* WHAT TO PRODUCE *
Pick out every row below that contains the word "right", and copy each one.

* PROVIDED DATA *
+ + + + + + +

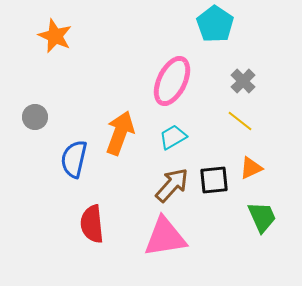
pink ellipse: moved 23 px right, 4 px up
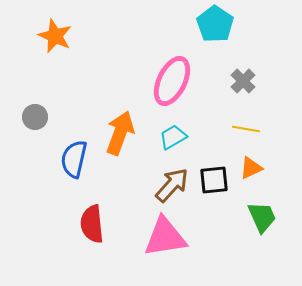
yellow line: moved 6 px right, 8 px down; rotated 28 degrees counterclockwise
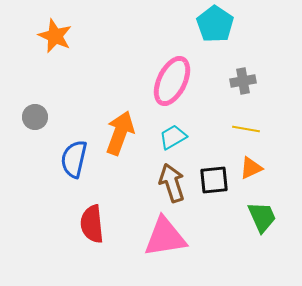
gray cross: rotated 35 degrees clockwise
brown arrow: moved 2 px up; rotated 60 degrees counterclockwise
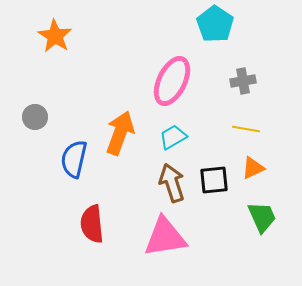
orange star: rotated 8 degrees clockwise
orange triangle: moved 2 px right
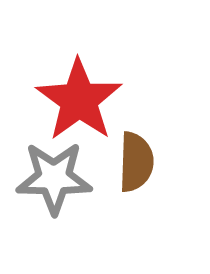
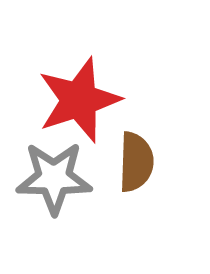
red star: rotated 18 degrees clockwise
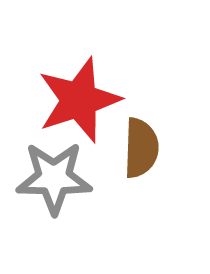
brown semicircle: moved 5 px right, 14 px up
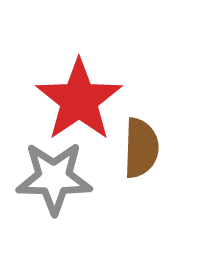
red star: rotated 16 degrees counterclockwise
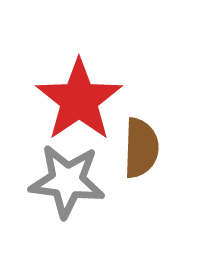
gray star: moved 13 px right, 3 px down; rotated 6 degrees clockwise
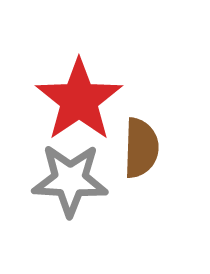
gray star: moved 3 px right, 1 px up; rotated 4 degrees counterclockwise
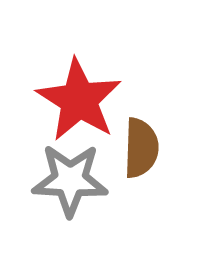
red star: rotated 6 degrees counterclockwise
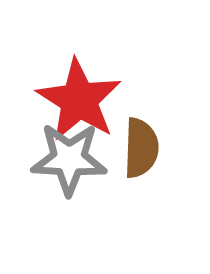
gray star: moved 1 px left, 21 px up
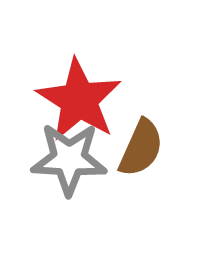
brown semicircle: rotated 22 degrees clockwise
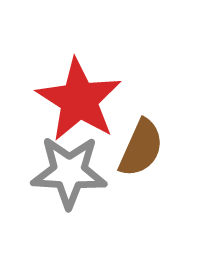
gray star: moved 13 px down
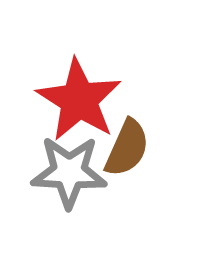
brown semicircle: moved 14 px left
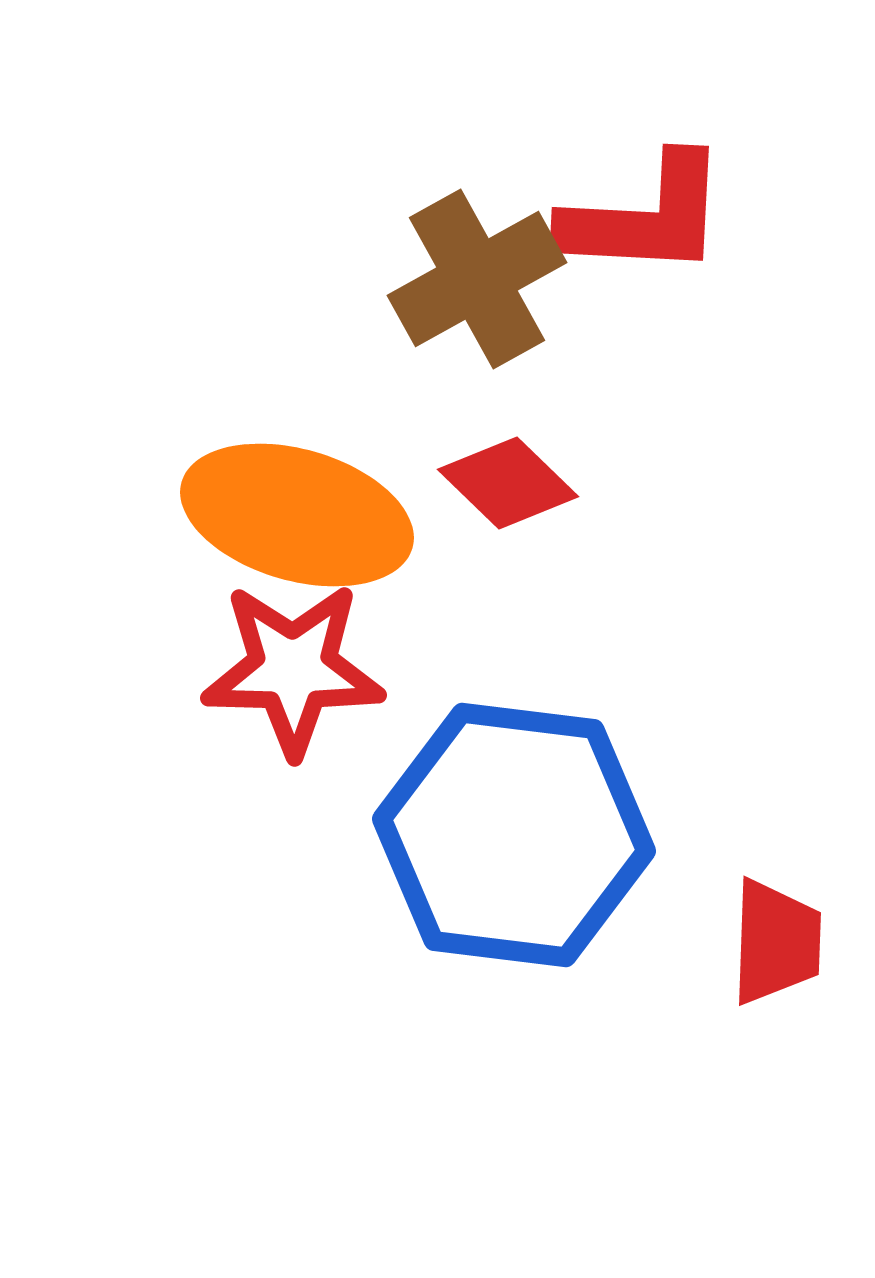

+ + + + + + +

* THE COMPLETED TASK *
pink ellipse: moved 23 px right, 4 px up
yellow line: moved 6 px right, 8 px down; rotated 28 degrees counterclockwise
orange triangle: moved 2 px right
brown semicircle: moved 5 px right, 14 px up
gray star: moved 13 px right, 3 px down; rotated 6 degrees clockwise
gray star: moved 3 px right, 1 px up; rotated 4 degrees counterclockwise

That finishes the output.